* _Work task_: Repeat, exactly as written, the line with "yellow brick D2:E2" and every line that follows it in the material below, ending with the last.

* _Provided entries_:
==========
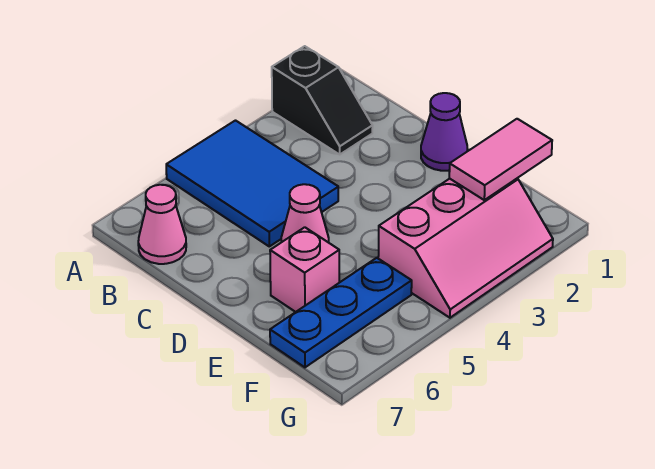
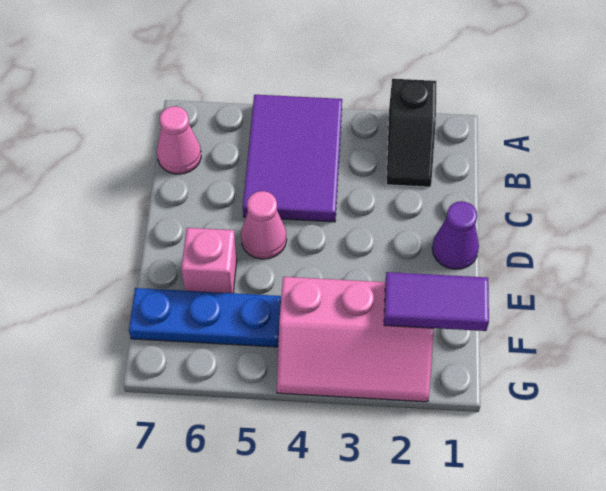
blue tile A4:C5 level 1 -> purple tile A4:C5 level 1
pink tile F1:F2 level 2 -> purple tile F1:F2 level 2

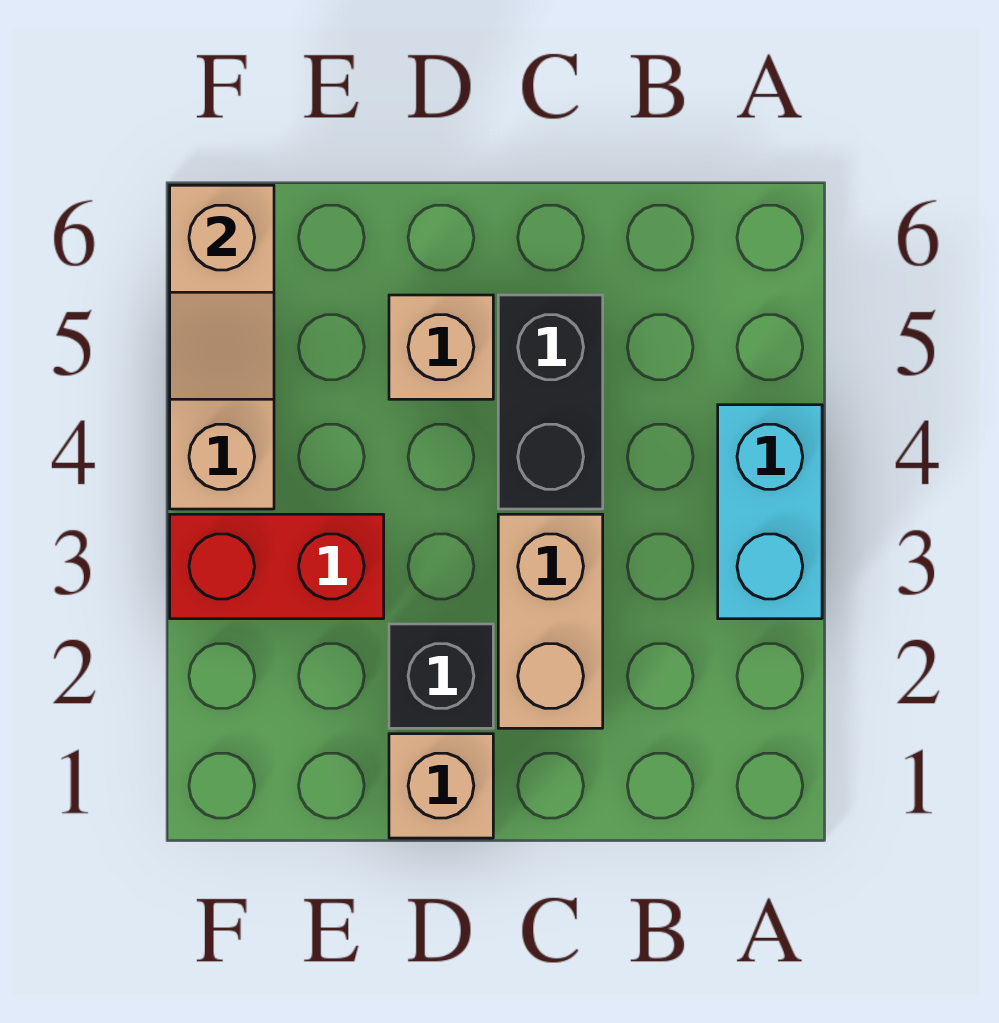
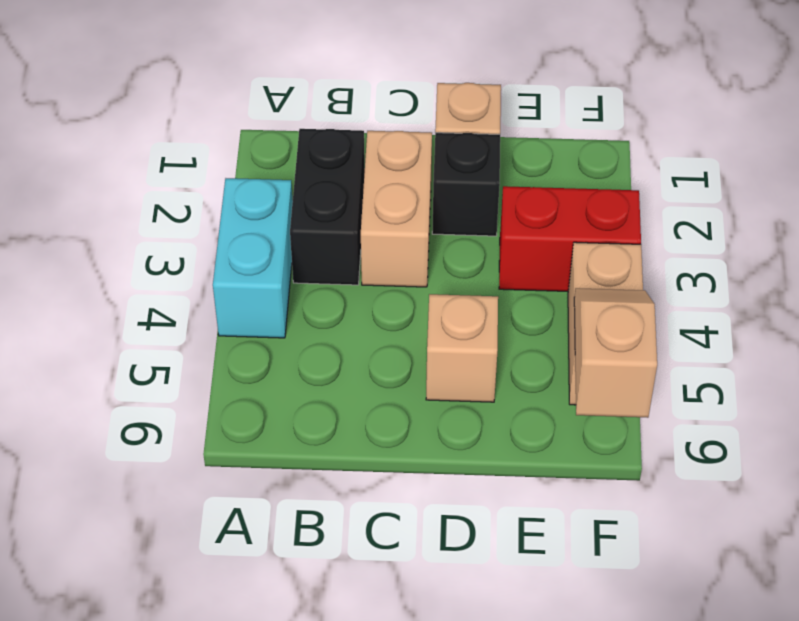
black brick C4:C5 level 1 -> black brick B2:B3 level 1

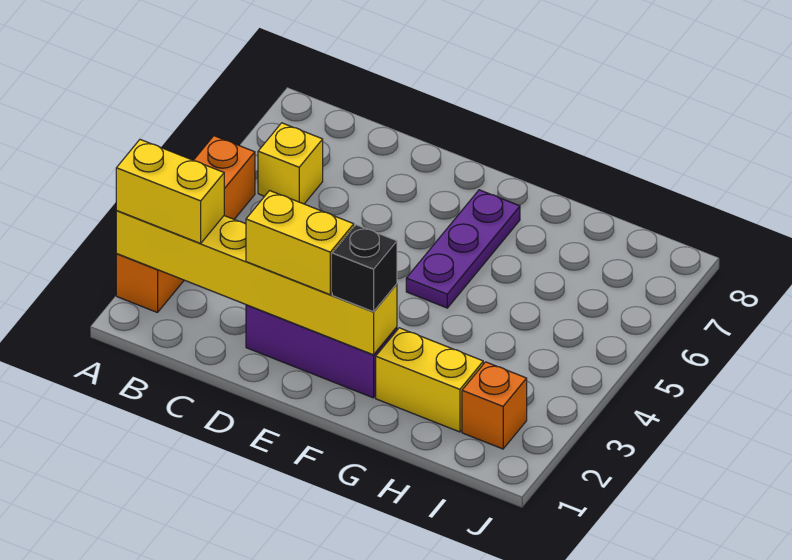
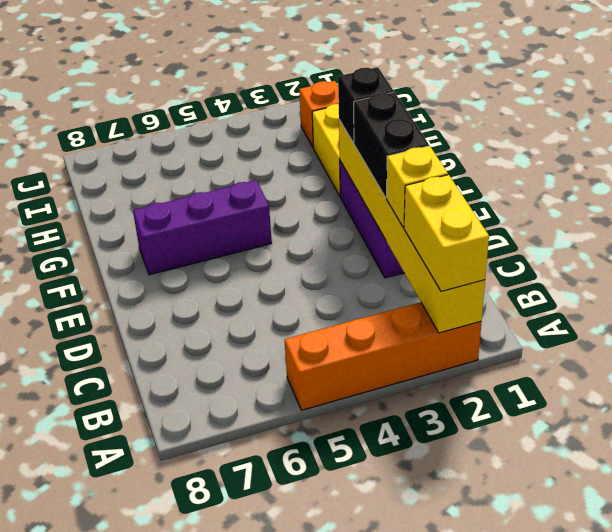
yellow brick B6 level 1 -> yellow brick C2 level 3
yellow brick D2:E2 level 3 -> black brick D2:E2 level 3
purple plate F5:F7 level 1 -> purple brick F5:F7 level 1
==========
* _The completed task_:
yellow brick D2:E2 level 3 -> black brick D2:E2 level 3
purple plate F5:F7 level 1 -> purple brick F5:F7 level 1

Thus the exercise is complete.